Task objective:
Your response to the data below should hold nothing except the lines from the one containing "T2: NMOS (G" down to the one containing "BZ3: buzzer (plus", reproduced exactly and without pictures.

*** Records shown ***

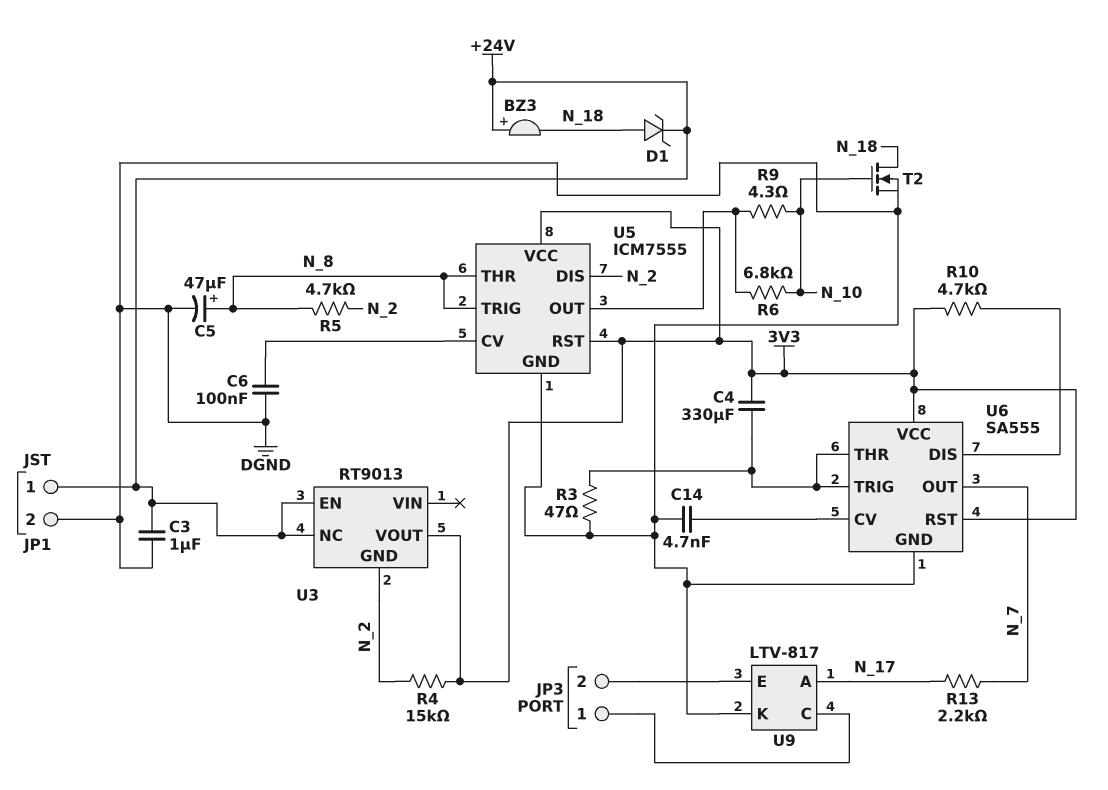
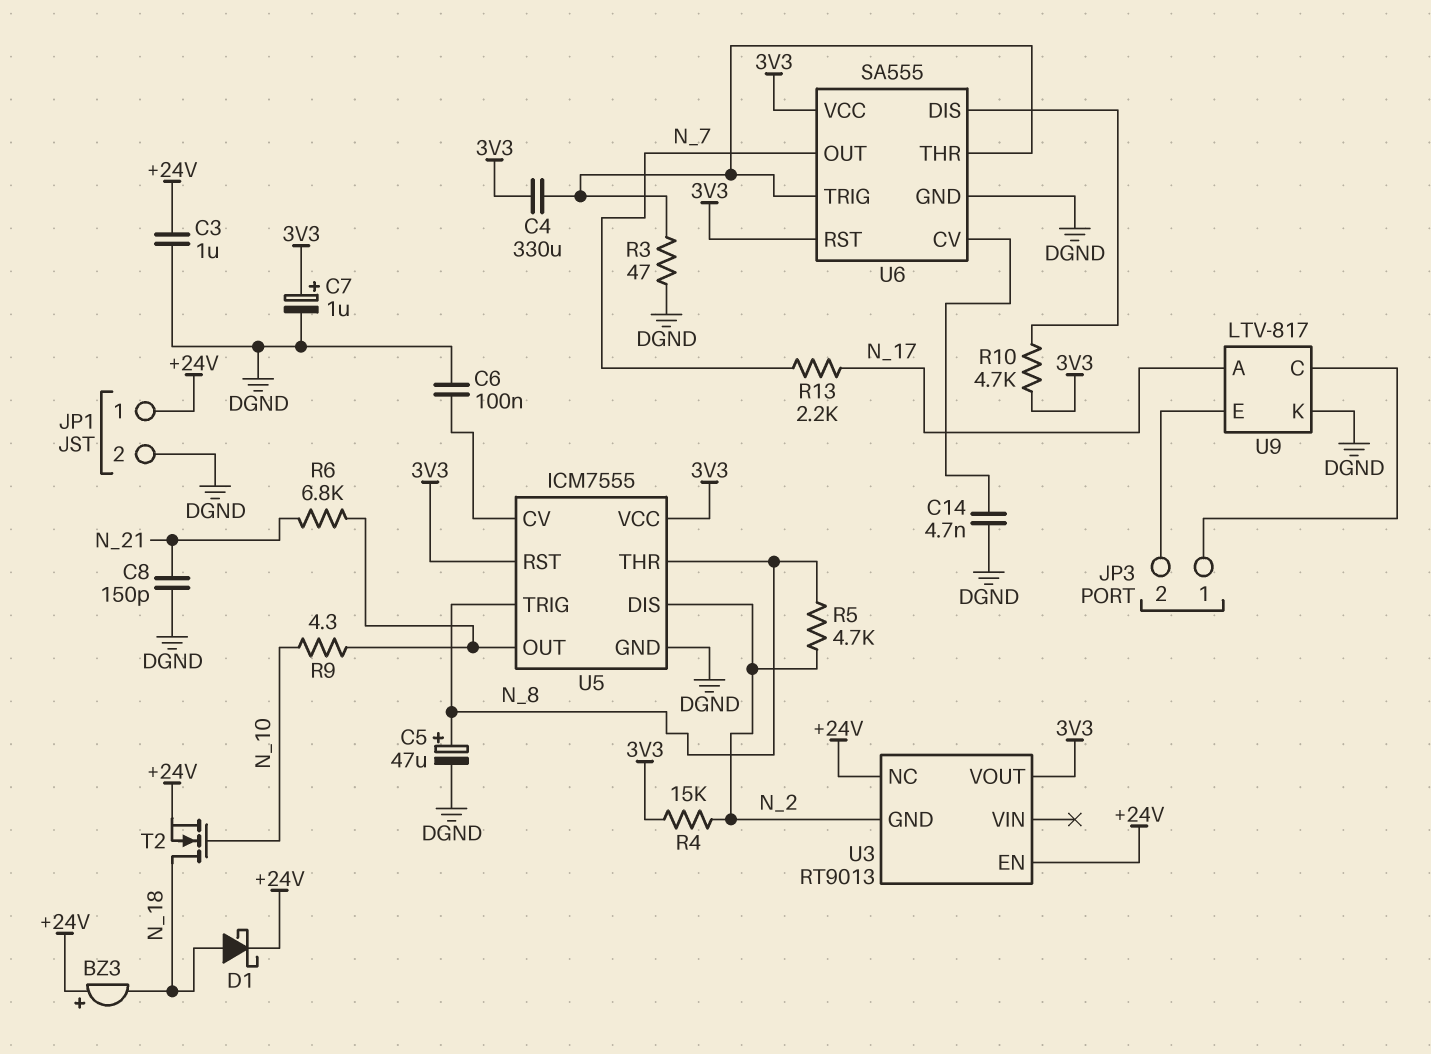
C7: none -> 1uF (plus 3V3, minus DGND)
C8: none -> 150pF (DGND, N_21)
D1: zener (A N_18, K +24V) -> schottky (A N_18, K +24V)
R6: 6.8k (N_10, U5/OUT) -> 6.8k (N_21, U5/OUT)
T2: NMOS (G N_10, D N_18, S DGND) -> NMOS (G N_10, D N_18, S +24V)

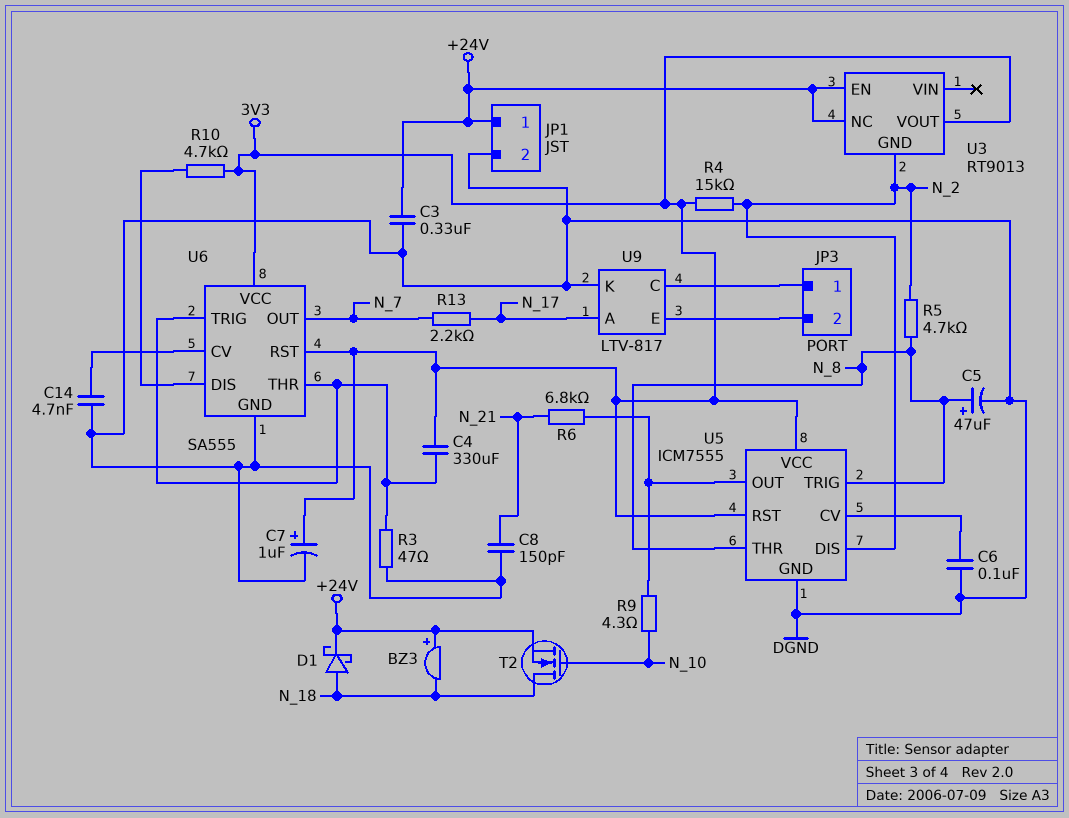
C3: 1uF (+24V, DGND) -> 330nF (+24V, DGND)

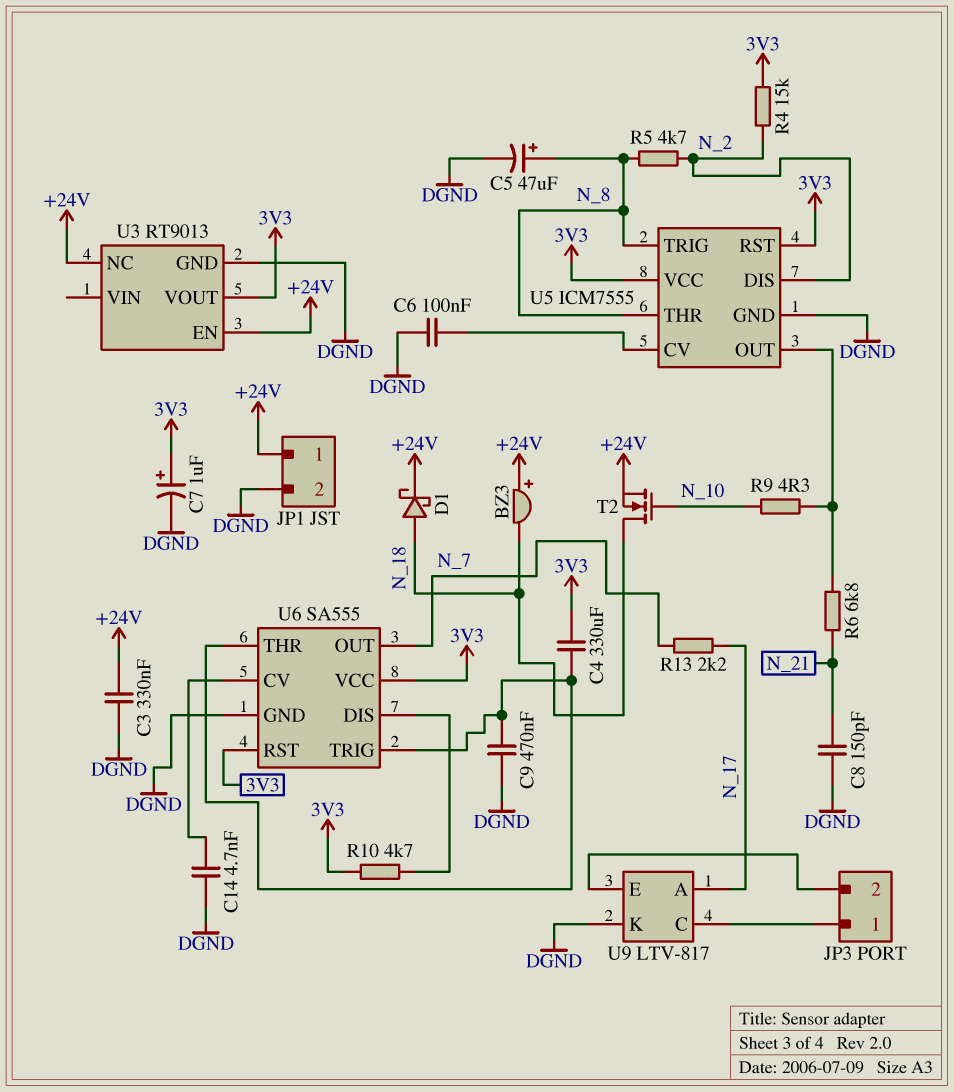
C9: none -> 470nF (DGND, U6/THR)
R3: 47 (DGND, U6/THR) -> none
U3 pin GND: N_2 -> DGND

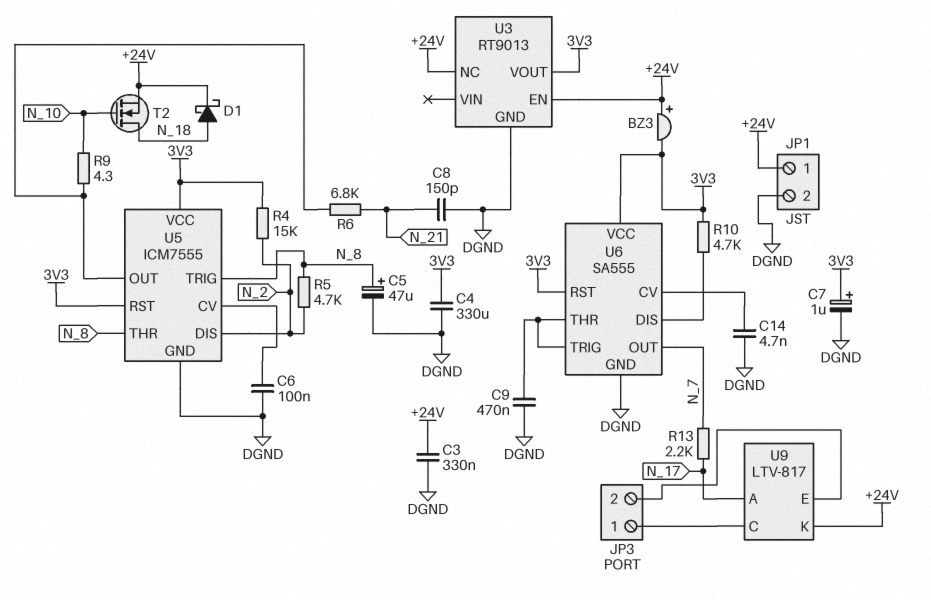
BZ3: buzzer (plus +24V, minus N_18) -> buzzer (plus +24V, minus 3V3)
C4: 330uF (3V3, U6/THR) -> 330uF (3V3, DGND)
U9 pin K: DGND -> +24V

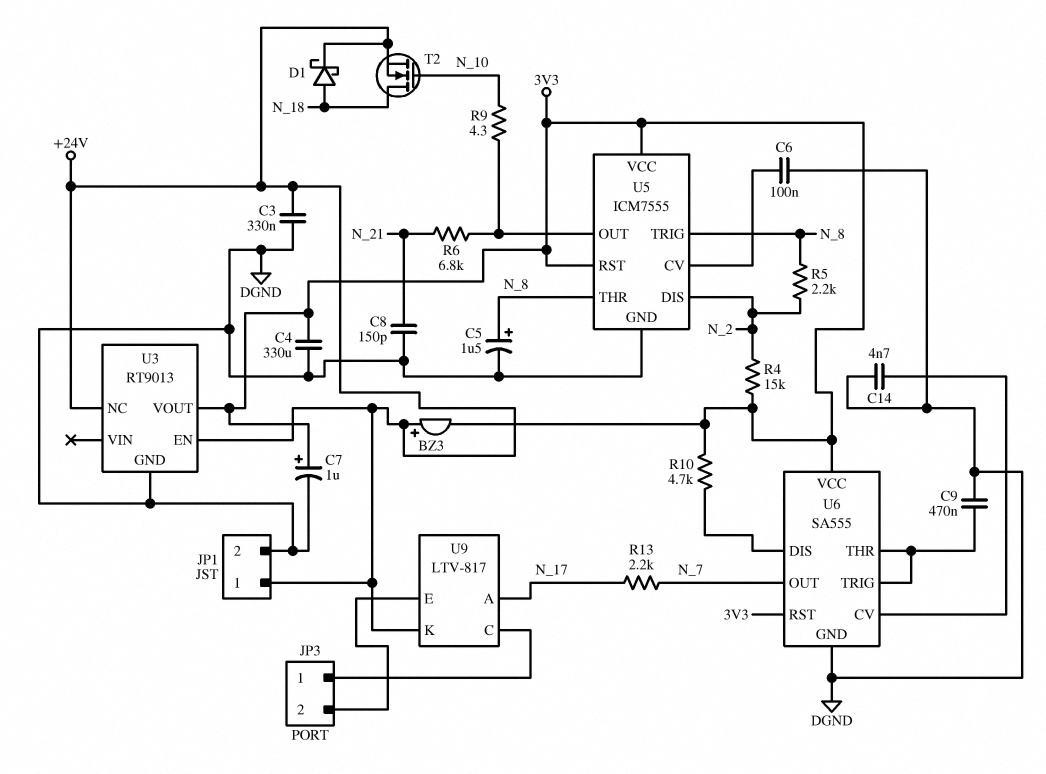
C5: 47uF (plus N_8, minus DGND) -> 1.5uF (plus N_8, minus DGND)
R5: 4.7k (N_2, N_8) -> 2.2k (N_2, N_8)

***

Exercise solution:
T2: NMOS (G N_10, D N_18, S DGND) -> NMOS (G N_10, D N_18, S +24V)

C3: 1uF (+24V, DGND) -> 330nF (+24V, DGND)

C9: none -> 470nF (DGND, U6/THR)
R3: 47 (DGND, U6/THR) -> none
U3 pin GND: N_2 -> DGND

BZ3: buzzer (plus +24V, minus N_18) -> buzzer (plus +24V, minus 3V3)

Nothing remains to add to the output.